Saved entries
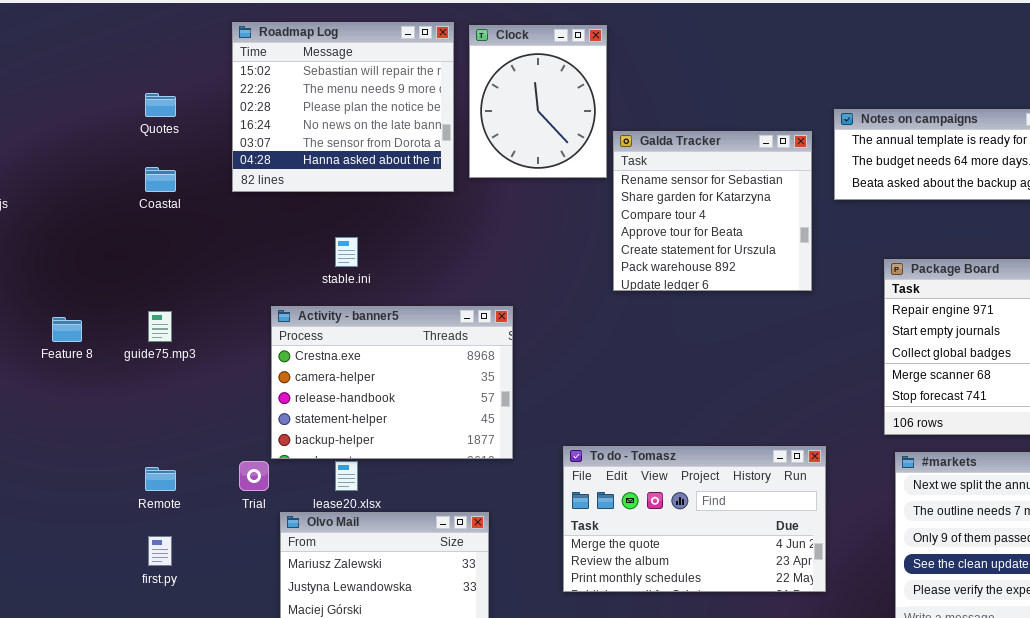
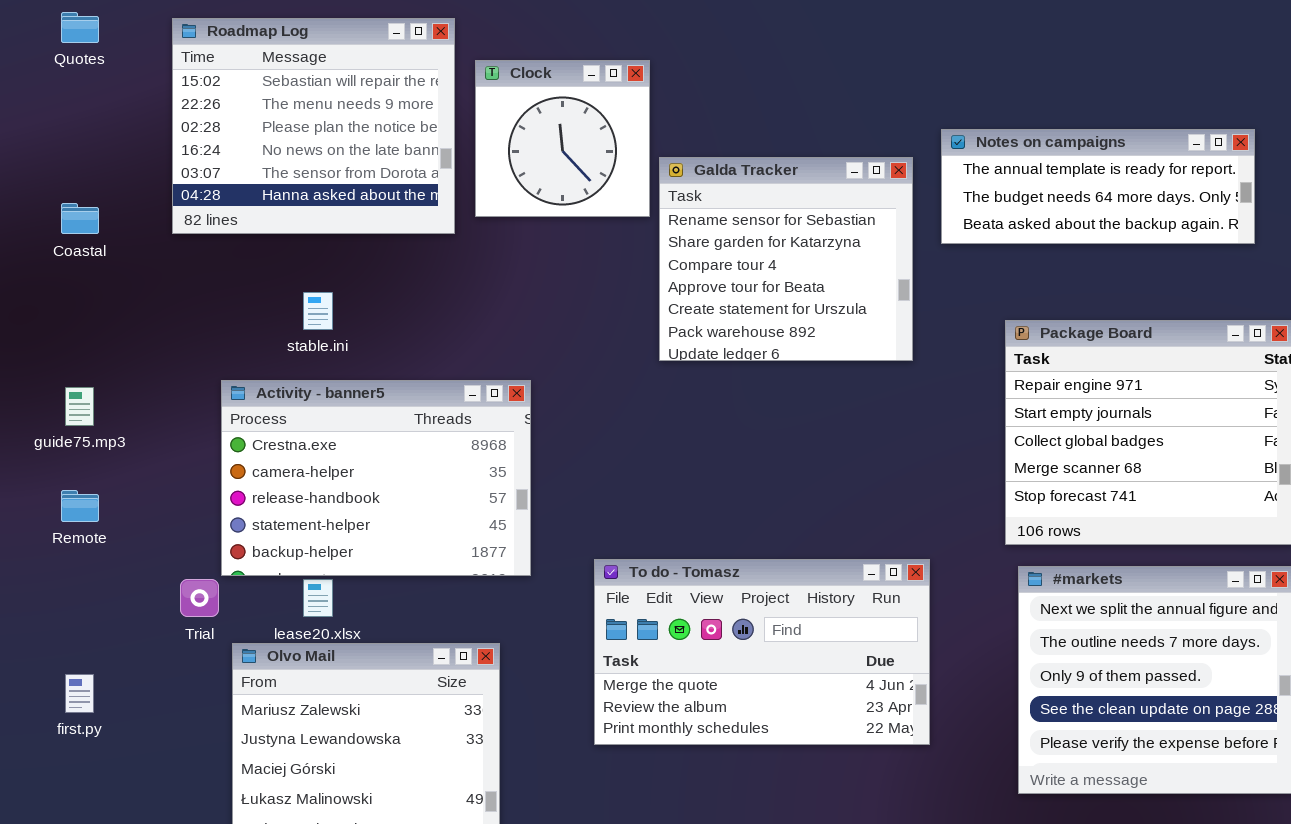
Clock: [469,25,607,178] -> [475,60,650,217], resized
Quotes: [145,93,176,117] -> [61,12,99,43], moved
Remote: [145,467,176,491] -> [61,490,99,522], moved

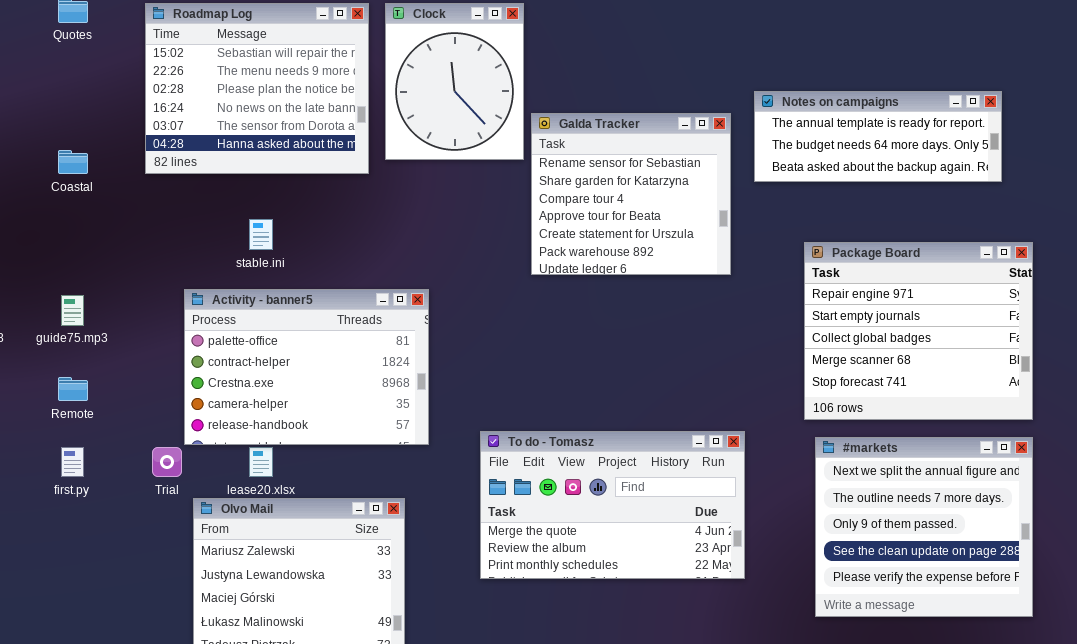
Clock: [475,60,650,217] -> [385,3,524,160], resized
Activity - banner5: [221,380,531,576] -> [184,289,429,445], scrolled up 2 rows
first.py: [65,674,94,713] -> [61,447,84,477], moved

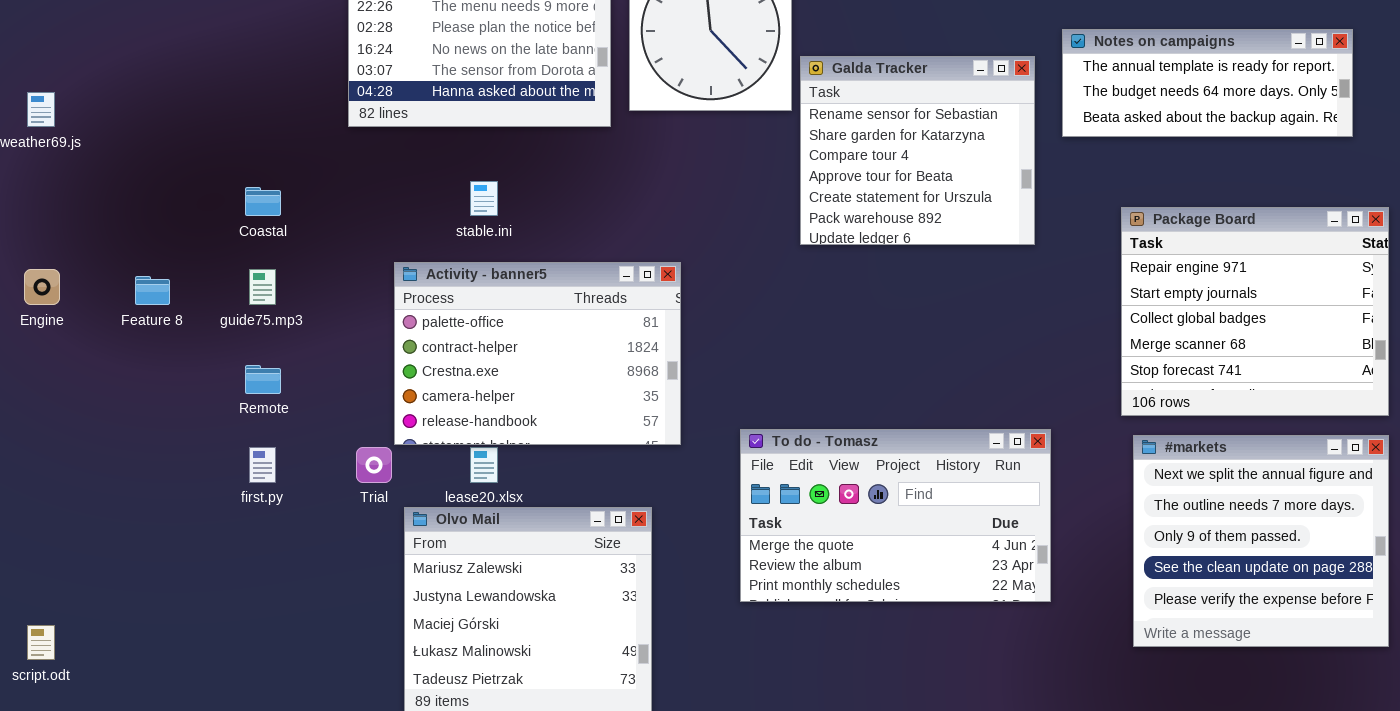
Coastal: [58,150,88,174] -> [245,187,281,216], moved

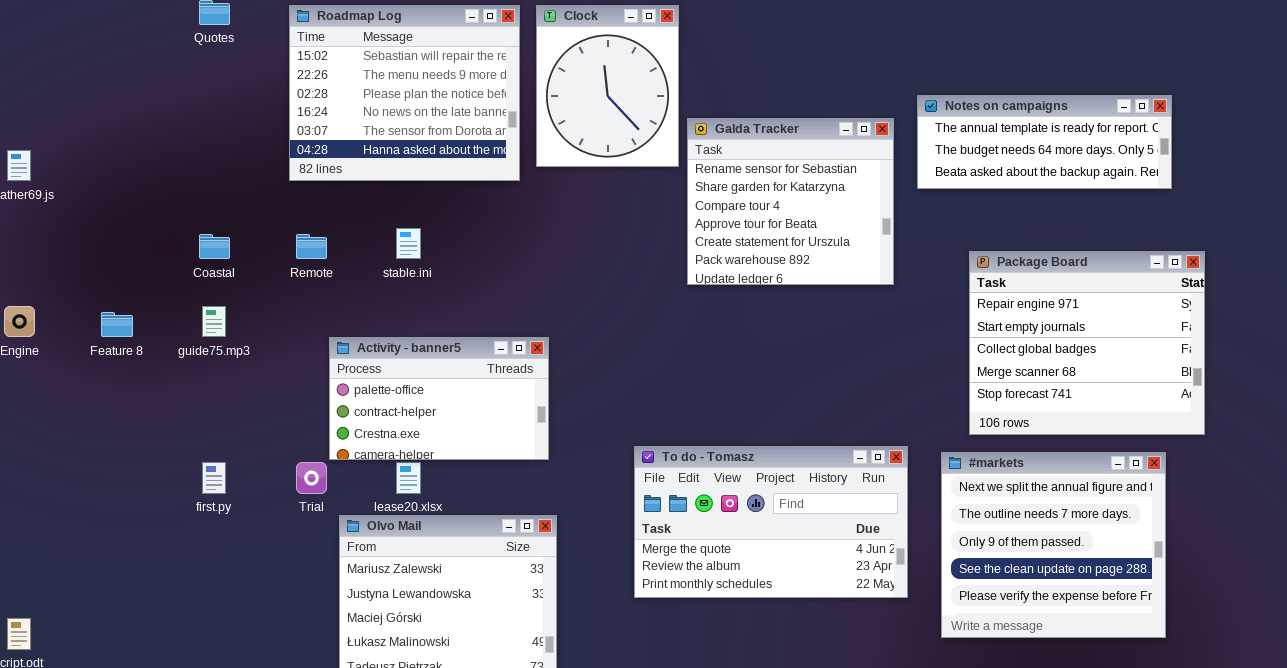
Activity - banner5: [394,262,681,445] -> [329,337,549,460], resized
Remote: [245,365,281,394] -> [296,234,327,259], moved
#markets: [1133,435,1389,647] -> [941,452,1166,638], moved

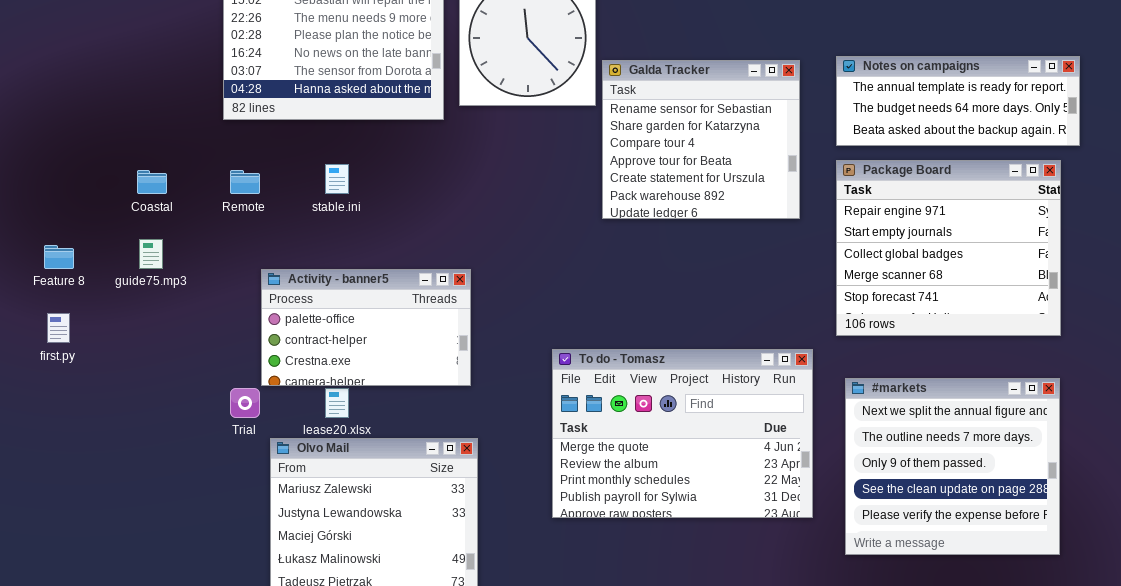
Notes on campaigns: [917,95,1172,189] -> [836,56,1080,146], moved
Package Board: [969,251,1205,435] -> [836,160,1061,336], moved
To do - Tomasz: [634,446,908,598] -> [552,349,813,518], resized
first.py: [202,462,226,494] -> [47,313,70,343], moved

TASK INSTRUCTIONS:
The lines from the one holding "#markets: [1133,435,1389,647] ->" through the end of the entries are to be transcribed exactly, both ends included, with the pictures left out.

TASK RESULT:
#markets: [1133,435,1389,647] -> [941,452,1166,638], moved

Notes on campaigns: [917,95,1172,189] -> [836,56,1080,146], moved
Package Board: [969,251,1205,435] -> [836,160,1061,336], moved
To do - Tomasz: [634,446,908,598] -> [552,349,813,518], resized
first.py: [202,462,226,494] -> [47,313,70,343], moved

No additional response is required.